▶ [Exercise goal]:
Print each record below precisely, with every picture left out of the copy.

Version difference data:
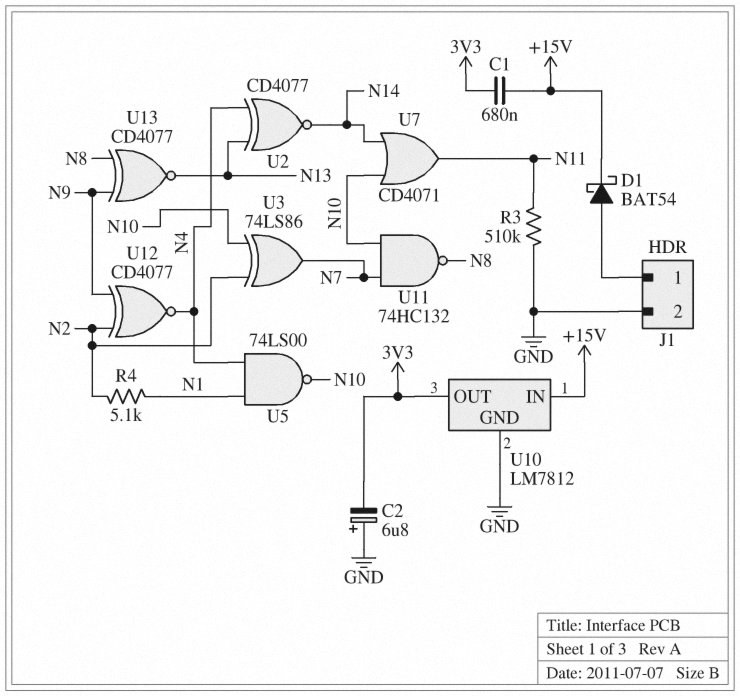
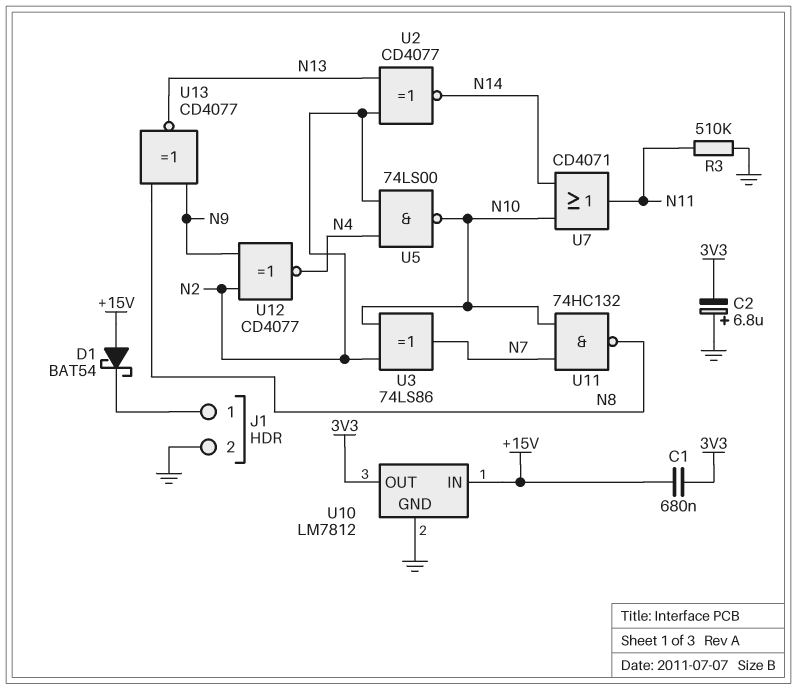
D1: schottky BAT54 (A J1/1, K +15V) -> schottky BAT54 (A +15V, K J1/1)
R4: 5.1k (N1, N2) -> none
U2: XNOR CD4077 (in N4, in N13, out N14) -> XNOR CD4077 (in N2, in N13, out N14)
U5: NAND 74LS00 (in N1, in N4, out N10) -> NAND 74LS00 (in N2, in N4, out N10)

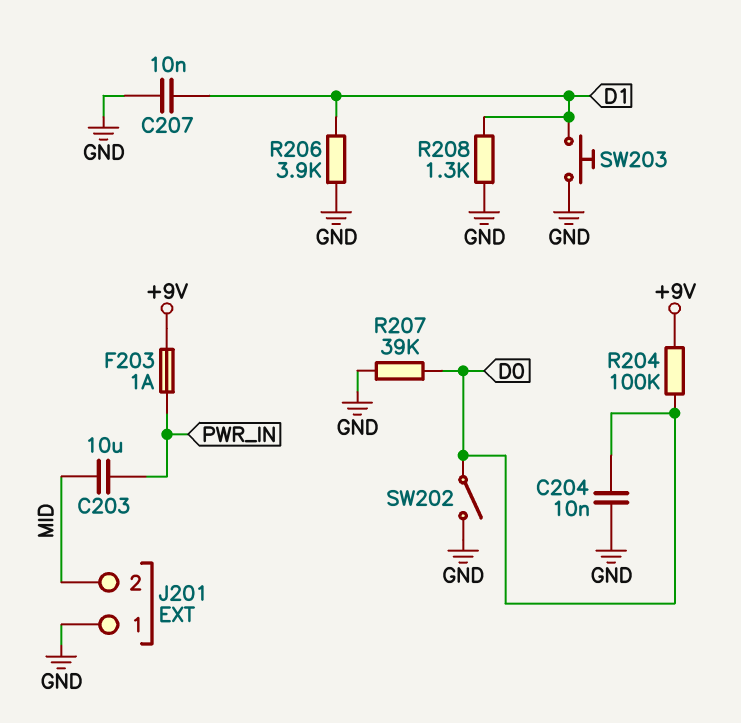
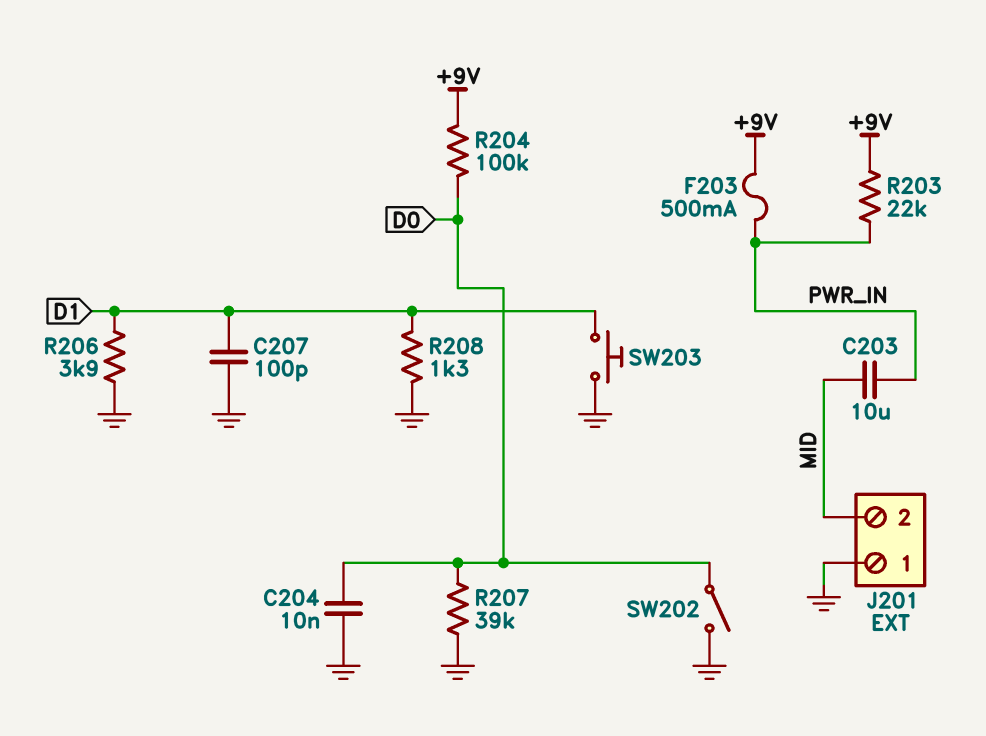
C207: 10nF (D1, GND) -> 100pF (D1, GND)
F203: 1A (+9V, PWR_IN) -> 500mA (+9V, PWR_IN)
R203: none -> 22k (+9V, PWR_IN)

▶ [Exercise answer]:
D1: schottky BAT54 (A J1/1, K +15V) -> schottky BAT54 (A +15V, K J1/1)
R4: 5.1k (N1, N2) -> none
U2: XNOR CD4077 (in N4, in N13, out N14) -> XNOR CD4077 (in N2, in N13, out N14)
U5: NAND 74LS00 (in N1, in N4, out N10) -> NAND 74LS00 (in N2, in N4, out N10)

C207: 10nF (D1, GND) -> 100pF (D1, GND)
F203: 1A (+9V, PWR_IN) -> 500mA (+9V, PWR_IN)
R203: none -> 22k (+9V, PWR_IN)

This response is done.